▶ _TASK REQUIREMENTS_:
Skip the pictures and copy all the data that follows exactly.

▶ _SOURCE MATERIAL_:
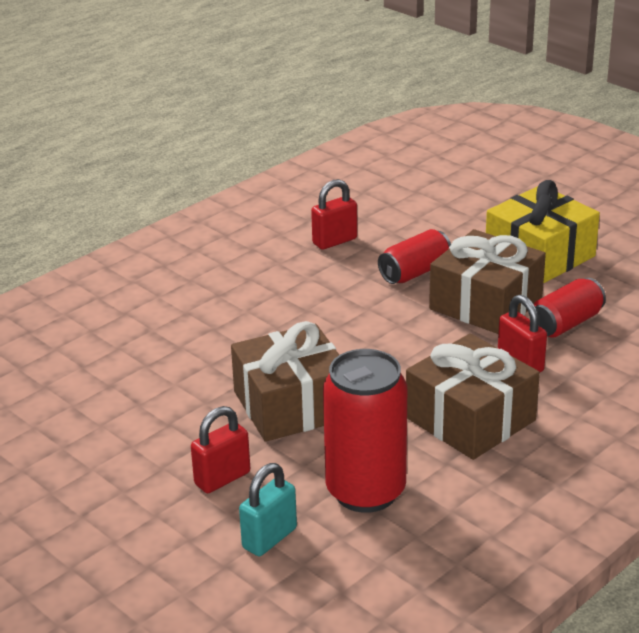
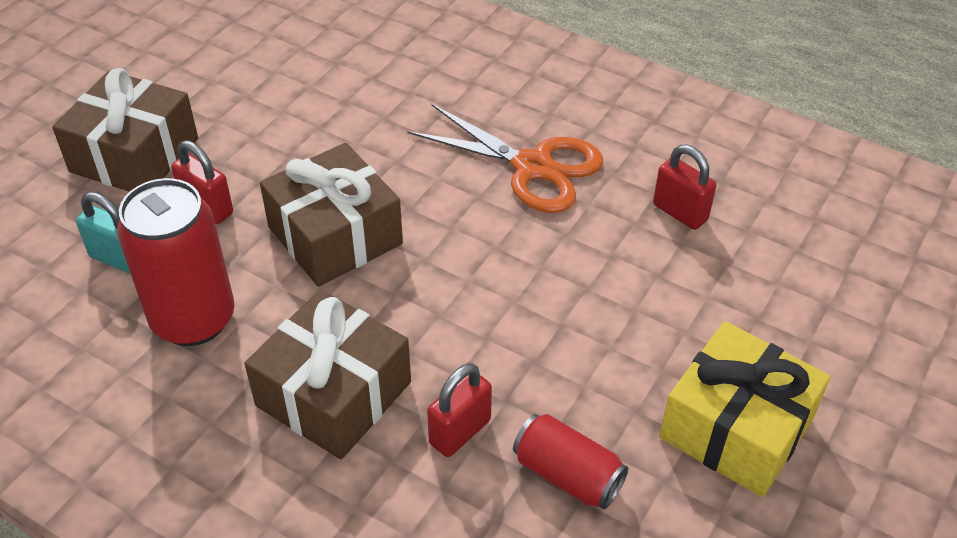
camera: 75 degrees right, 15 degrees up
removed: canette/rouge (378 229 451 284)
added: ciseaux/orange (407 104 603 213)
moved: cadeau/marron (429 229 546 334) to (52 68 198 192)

▶ _OUTPUT_:
camera: 75 degrees right, 15 degrees up
removed: canette/rouge (378 229 451 284)
added: ciseaux/orange (407 104 603 213)
moved: cadeau/marron (429 229 546 334) to (52 68 198 192)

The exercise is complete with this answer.